DATA SECTION: Begin
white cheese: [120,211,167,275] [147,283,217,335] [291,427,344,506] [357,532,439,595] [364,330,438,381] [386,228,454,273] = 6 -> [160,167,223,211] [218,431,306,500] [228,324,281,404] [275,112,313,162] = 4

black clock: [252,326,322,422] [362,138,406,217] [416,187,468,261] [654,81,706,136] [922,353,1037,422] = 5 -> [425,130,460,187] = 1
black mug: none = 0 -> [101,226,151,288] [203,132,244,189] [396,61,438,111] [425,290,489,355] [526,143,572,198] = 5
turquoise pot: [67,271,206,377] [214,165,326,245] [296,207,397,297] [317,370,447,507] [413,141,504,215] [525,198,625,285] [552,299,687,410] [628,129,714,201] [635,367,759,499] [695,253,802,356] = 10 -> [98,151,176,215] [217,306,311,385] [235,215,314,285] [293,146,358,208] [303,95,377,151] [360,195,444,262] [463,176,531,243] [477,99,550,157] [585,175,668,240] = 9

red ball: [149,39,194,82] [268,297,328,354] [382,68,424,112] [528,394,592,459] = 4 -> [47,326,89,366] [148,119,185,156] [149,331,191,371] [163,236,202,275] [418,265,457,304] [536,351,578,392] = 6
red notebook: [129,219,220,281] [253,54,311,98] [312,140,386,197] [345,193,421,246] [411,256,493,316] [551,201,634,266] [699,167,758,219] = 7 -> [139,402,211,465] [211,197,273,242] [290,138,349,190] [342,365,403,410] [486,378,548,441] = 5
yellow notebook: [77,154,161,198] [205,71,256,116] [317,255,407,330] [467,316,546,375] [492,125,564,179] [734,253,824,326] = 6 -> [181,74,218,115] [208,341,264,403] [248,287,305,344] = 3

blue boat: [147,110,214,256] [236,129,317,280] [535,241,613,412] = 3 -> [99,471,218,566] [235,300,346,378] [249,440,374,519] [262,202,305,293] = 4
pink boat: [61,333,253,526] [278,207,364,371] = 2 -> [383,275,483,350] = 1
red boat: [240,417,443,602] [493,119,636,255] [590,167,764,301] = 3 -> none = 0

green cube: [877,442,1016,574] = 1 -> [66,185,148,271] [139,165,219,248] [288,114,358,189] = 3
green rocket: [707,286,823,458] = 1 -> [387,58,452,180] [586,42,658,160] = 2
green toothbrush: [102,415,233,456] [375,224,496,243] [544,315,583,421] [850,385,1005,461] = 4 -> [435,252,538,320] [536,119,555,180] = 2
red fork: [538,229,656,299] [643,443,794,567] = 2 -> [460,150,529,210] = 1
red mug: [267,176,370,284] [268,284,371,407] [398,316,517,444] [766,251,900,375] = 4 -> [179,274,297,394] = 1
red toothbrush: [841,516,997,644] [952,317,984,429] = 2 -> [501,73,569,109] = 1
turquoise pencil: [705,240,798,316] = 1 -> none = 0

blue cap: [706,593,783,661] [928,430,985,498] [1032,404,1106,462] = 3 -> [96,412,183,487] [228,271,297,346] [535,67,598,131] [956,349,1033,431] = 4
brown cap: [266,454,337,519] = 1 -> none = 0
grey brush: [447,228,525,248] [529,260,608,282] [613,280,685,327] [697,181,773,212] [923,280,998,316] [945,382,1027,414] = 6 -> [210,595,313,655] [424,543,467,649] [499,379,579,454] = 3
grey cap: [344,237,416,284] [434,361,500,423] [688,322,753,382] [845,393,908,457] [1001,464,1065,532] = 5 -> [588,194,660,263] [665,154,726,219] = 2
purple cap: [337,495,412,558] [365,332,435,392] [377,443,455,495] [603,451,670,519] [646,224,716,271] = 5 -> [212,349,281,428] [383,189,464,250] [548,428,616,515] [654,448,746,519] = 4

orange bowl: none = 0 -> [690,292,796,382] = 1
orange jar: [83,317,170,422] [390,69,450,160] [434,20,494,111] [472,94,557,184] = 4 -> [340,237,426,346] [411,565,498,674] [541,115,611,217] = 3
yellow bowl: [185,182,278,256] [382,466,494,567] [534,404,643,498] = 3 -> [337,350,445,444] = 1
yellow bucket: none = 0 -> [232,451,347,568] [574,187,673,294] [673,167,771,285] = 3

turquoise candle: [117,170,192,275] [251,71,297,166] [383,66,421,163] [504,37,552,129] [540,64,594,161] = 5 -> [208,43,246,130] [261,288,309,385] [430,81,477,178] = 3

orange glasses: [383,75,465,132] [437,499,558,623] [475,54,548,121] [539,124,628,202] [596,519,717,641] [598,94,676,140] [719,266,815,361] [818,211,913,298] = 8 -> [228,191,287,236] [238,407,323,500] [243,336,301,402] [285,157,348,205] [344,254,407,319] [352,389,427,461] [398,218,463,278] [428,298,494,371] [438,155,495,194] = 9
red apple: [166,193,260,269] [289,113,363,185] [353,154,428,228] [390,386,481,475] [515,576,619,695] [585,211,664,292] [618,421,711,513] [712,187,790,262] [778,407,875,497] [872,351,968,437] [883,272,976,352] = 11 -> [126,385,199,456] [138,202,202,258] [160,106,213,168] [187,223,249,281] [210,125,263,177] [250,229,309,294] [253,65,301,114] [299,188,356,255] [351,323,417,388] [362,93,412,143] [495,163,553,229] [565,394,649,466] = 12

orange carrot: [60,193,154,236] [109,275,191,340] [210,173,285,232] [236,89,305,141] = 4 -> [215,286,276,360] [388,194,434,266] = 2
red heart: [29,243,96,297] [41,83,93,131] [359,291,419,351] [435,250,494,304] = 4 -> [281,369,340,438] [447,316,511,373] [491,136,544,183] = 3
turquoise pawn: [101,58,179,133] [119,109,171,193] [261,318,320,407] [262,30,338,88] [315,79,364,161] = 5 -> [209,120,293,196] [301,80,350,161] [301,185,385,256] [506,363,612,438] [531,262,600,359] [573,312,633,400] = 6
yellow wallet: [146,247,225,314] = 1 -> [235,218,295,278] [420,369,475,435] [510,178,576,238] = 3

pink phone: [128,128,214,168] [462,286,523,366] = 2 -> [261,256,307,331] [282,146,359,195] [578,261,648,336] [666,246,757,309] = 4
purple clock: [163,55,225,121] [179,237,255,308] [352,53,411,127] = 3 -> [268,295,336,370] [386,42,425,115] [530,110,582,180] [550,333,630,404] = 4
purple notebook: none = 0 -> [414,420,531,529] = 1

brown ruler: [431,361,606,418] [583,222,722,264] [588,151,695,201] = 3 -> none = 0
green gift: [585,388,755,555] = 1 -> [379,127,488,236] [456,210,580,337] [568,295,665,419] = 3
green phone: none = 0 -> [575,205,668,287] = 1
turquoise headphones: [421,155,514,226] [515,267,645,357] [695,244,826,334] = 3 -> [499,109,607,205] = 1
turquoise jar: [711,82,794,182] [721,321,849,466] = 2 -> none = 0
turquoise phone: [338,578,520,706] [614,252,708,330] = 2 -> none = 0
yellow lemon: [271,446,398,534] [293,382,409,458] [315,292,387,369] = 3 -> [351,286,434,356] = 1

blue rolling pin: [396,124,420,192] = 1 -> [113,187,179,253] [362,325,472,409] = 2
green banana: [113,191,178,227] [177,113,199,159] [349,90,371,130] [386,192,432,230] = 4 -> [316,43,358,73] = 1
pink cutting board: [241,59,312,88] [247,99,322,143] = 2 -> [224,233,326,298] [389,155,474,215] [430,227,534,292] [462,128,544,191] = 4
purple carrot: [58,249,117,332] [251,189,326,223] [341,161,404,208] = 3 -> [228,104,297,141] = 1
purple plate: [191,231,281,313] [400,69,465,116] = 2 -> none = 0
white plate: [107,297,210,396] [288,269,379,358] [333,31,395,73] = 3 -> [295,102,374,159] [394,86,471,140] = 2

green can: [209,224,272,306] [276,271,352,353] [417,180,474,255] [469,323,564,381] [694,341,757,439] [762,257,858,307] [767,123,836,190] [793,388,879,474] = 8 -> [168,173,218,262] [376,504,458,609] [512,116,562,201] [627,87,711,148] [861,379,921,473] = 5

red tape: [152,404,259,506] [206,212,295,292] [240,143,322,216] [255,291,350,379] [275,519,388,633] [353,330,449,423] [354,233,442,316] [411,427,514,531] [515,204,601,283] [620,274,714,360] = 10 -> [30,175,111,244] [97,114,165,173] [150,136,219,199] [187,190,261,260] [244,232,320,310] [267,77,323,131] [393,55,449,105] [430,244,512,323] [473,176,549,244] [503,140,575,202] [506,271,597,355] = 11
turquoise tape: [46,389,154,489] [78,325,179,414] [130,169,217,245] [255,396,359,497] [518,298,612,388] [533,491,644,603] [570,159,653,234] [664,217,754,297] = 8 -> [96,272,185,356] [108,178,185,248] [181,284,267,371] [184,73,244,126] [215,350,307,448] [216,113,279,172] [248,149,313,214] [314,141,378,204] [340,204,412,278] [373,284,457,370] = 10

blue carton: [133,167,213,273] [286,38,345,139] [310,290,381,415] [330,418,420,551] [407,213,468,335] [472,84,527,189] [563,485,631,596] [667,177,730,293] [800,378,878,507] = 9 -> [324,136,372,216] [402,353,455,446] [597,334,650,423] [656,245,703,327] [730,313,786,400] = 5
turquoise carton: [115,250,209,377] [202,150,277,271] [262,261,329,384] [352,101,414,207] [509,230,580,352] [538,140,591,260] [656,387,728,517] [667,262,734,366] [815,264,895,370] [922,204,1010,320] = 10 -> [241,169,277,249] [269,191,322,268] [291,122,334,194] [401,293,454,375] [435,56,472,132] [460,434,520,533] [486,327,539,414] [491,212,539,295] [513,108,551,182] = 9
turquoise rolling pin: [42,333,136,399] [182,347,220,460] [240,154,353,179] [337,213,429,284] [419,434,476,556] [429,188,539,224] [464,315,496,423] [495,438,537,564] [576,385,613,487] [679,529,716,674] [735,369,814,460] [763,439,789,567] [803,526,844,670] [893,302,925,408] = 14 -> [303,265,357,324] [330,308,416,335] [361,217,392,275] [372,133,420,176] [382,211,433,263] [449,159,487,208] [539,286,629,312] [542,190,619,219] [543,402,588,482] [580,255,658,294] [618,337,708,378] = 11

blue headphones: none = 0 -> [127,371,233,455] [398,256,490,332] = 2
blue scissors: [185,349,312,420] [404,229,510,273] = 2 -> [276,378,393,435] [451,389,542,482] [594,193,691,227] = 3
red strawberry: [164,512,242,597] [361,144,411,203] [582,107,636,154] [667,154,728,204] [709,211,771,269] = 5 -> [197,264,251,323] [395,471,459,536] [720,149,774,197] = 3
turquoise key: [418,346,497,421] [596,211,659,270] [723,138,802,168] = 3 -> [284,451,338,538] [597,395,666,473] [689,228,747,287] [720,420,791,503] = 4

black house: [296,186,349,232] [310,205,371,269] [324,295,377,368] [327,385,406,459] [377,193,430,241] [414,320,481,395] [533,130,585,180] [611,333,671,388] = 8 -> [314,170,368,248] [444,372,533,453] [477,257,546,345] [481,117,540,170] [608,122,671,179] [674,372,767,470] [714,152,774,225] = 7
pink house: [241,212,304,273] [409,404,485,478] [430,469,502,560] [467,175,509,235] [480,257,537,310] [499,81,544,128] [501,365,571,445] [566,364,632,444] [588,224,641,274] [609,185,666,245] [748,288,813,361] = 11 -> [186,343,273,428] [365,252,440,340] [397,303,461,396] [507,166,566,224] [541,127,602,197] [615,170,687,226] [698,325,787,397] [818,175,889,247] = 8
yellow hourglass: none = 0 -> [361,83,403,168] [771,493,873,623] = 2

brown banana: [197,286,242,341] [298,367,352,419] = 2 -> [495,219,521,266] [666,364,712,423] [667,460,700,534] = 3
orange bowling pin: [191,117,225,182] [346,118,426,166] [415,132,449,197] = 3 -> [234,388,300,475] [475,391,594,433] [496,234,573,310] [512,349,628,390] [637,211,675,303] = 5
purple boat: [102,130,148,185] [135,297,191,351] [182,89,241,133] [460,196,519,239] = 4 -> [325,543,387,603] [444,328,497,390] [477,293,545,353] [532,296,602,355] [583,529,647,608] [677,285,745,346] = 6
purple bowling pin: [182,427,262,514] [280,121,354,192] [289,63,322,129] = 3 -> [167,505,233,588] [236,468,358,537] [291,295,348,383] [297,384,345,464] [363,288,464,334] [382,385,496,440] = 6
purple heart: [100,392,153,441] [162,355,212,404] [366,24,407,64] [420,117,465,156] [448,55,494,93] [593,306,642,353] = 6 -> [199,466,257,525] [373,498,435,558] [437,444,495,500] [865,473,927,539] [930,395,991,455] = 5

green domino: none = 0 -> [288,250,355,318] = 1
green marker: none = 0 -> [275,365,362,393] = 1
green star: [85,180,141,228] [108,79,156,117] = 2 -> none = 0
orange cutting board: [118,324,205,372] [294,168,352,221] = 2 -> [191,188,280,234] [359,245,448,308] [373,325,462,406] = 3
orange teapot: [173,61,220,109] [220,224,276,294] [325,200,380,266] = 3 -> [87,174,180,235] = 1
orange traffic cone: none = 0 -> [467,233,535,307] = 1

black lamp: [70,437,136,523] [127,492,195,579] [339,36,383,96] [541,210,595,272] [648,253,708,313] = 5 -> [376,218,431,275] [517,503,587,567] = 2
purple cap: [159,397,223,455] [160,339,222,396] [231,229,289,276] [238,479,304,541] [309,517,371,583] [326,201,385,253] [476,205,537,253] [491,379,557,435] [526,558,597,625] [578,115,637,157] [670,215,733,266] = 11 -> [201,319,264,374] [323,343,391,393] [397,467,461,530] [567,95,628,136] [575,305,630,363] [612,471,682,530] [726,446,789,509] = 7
DATA SECTION: End
* _JOB ITEM_: In the listing above, please copy exactly the lines from the first through the one that contains "black mug: none", and no others.

* _RESPONSE TO THIS TASK_:
white cheese: [120,211,167,275] [147,283,217,335] [291,427,344,506] [357,532,439,595] [364,330,438,381] [386,228,454,273] = 6 -> [160,167,223,211] [218,431,306,500] [228,324,281,404] [275,112,313,162] = 4

black clock: [252,326,322,422] [362,138,406,217] [416,187,468,261] [654,81,706,136] [922,353,1037,422] = 5 -> [425,130,460,187] = 1
black mug: none = 0 -> [101,226,151,288] [203,132,244,189] [396,61,438,111] [425,290,489,355] [526,143,572,198] = 5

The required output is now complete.